= What is being asked =
Both the line with "before: blue sailboat" and the line with "pos2: [481, 255]" in the records below must appear in the output, along with every line between them, exactly and with nothing added.

== == ==

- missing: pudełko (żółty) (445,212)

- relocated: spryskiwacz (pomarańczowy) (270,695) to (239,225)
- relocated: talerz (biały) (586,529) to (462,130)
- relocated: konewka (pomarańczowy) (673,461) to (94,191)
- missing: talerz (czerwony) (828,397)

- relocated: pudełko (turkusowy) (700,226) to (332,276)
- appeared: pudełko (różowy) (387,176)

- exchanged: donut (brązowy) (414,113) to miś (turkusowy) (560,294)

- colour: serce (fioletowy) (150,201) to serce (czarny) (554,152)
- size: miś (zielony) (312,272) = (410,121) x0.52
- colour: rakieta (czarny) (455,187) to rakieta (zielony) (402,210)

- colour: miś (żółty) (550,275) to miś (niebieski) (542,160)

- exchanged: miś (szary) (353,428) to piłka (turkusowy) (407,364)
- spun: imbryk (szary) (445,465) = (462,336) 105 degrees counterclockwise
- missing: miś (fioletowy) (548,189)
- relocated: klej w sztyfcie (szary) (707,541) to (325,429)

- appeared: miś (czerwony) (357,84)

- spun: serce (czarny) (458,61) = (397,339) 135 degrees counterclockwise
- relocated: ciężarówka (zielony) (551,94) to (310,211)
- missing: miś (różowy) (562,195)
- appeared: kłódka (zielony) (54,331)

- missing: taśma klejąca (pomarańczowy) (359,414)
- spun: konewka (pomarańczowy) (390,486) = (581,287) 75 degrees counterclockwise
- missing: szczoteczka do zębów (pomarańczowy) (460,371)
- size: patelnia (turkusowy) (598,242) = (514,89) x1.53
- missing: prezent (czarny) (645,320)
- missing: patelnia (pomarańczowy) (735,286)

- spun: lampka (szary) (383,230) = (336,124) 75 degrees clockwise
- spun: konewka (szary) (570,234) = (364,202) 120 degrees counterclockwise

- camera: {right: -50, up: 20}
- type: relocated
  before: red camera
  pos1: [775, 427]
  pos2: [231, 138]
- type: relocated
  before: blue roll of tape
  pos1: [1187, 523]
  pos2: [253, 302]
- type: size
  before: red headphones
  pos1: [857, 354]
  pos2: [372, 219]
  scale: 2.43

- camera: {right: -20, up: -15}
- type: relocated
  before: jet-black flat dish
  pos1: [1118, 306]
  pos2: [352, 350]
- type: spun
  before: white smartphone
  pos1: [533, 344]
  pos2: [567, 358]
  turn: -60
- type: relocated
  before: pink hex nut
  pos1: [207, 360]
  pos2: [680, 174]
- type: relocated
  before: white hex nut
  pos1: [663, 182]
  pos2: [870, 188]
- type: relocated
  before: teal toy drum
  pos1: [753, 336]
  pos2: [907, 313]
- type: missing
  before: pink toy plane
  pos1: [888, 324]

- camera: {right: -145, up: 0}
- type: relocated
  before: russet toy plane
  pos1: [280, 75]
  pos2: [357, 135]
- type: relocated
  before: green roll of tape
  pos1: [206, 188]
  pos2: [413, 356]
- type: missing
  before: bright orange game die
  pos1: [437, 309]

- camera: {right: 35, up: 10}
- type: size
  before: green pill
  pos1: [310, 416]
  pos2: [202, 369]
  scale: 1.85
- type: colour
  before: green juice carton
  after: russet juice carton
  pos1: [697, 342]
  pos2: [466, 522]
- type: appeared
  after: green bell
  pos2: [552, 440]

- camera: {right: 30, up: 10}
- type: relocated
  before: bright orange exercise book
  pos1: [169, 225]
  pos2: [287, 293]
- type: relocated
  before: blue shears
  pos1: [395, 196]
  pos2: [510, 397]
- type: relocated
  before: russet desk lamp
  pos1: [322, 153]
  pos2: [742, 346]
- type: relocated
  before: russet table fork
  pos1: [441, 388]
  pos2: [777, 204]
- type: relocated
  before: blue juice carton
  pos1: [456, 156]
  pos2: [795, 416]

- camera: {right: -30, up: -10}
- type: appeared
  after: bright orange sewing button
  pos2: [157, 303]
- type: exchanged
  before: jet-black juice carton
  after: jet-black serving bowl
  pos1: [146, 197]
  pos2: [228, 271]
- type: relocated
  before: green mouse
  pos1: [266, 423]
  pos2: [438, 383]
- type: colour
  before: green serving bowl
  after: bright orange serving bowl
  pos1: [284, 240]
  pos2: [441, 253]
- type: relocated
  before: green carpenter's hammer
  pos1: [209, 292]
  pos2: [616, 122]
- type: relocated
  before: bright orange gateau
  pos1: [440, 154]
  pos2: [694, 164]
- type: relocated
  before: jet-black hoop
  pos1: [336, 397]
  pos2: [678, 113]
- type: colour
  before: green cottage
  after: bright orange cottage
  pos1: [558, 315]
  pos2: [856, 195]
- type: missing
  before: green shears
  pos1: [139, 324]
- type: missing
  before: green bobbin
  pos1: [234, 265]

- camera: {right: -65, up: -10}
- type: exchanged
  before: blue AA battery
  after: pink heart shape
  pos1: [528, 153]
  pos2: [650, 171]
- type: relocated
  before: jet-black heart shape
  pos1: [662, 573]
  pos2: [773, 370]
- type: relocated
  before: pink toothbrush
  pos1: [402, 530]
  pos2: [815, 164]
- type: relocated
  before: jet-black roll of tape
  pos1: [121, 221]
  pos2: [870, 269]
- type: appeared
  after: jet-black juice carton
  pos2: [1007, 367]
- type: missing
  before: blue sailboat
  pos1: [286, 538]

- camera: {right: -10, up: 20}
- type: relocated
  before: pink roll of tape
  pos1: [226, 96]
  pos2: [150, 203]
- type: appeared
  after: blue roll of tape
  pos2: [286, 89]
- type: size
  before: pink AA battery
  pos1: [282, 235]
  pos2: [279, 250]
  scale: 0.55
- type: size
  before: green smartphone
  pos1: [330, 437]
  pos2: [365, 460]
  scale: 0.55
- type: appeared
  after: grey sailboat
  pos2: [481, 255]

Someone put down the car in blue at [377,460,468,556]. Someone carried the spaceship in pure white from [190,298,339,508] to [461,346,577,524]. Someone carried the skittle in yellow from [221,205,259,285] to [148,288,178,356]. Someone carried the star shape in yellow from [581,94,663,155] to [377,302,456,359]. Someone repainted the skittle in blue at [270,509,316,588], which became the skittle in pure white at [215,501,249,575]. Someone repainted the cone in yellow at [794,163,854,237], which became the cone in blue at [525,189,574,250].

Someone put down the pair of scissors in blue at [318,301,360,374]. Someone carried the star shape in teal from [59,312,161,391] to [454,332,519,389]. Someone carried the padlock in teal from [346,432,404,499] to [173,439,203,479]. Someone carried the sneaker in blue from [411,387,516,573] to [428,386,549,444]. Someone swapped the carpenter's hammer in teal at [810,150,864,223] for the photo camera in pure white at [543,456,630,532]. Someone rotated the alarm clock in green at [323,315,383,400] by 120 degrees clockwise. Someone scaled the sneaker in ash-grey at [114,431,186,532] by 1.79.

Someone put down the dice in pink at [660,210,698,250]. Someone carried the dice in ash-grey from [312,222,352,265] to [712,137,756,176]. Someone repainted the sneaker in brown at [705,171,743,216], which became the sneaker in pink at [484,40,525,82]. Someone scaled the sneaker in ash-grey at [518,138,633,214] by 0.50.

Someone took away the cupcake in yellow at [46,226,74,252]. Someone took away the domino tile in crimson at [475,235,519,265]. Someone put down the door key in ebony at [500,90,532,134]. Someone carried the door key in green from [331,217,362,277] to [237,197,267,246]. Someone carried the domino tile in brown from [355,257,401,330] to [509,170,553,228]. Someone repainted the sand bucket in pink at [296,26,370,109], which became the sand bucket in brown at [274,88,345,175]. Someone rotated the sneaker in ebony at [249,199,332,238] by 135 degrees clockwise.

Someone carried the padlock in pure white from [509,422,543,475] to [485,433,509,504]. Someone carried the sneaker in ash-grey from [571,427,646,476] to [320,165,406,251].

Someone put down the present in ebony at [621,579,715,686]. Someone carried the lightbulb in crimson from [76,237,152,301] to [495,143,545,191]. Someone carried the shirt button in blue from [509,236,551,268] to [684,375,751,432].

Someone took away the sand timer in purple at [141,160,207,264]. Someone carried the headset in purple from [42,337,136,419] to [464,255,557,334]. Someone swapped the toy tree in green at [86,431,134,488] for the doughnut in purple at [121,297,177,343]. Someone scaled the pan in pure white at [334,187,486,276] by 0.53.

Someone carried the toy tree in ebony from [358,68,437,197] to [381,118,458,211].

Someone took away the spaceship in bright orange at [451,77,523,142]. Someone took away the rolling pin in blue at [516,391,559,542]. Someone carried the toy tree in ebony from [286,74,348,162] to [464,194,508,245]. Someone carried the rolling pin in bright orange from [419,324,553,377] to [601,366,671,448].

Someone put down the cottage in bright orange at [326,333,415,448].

== == ==

= The answer =
  before: blue sailboat
  pos1: [286, 538]

- camera: {right: -10, up: 20}
- type: relocated
  before: pink roll of tape
  pos1: [226, 96]
  pos2: [150, 203]
- type: appeared
  after: blue roll of tape
  pos2: [286, 89]
- type: size
  before: pink AA battery
  pos1: [282, 235]
  pos2: [279, 250]
  scale: 0.55
- type: size
  before: green smartphone
  pos1: [330, 437]
  pos2: [365, 460]
  scale: 0.55
- type: appeared
  after: grey sailboat
  pos2: [481, 255]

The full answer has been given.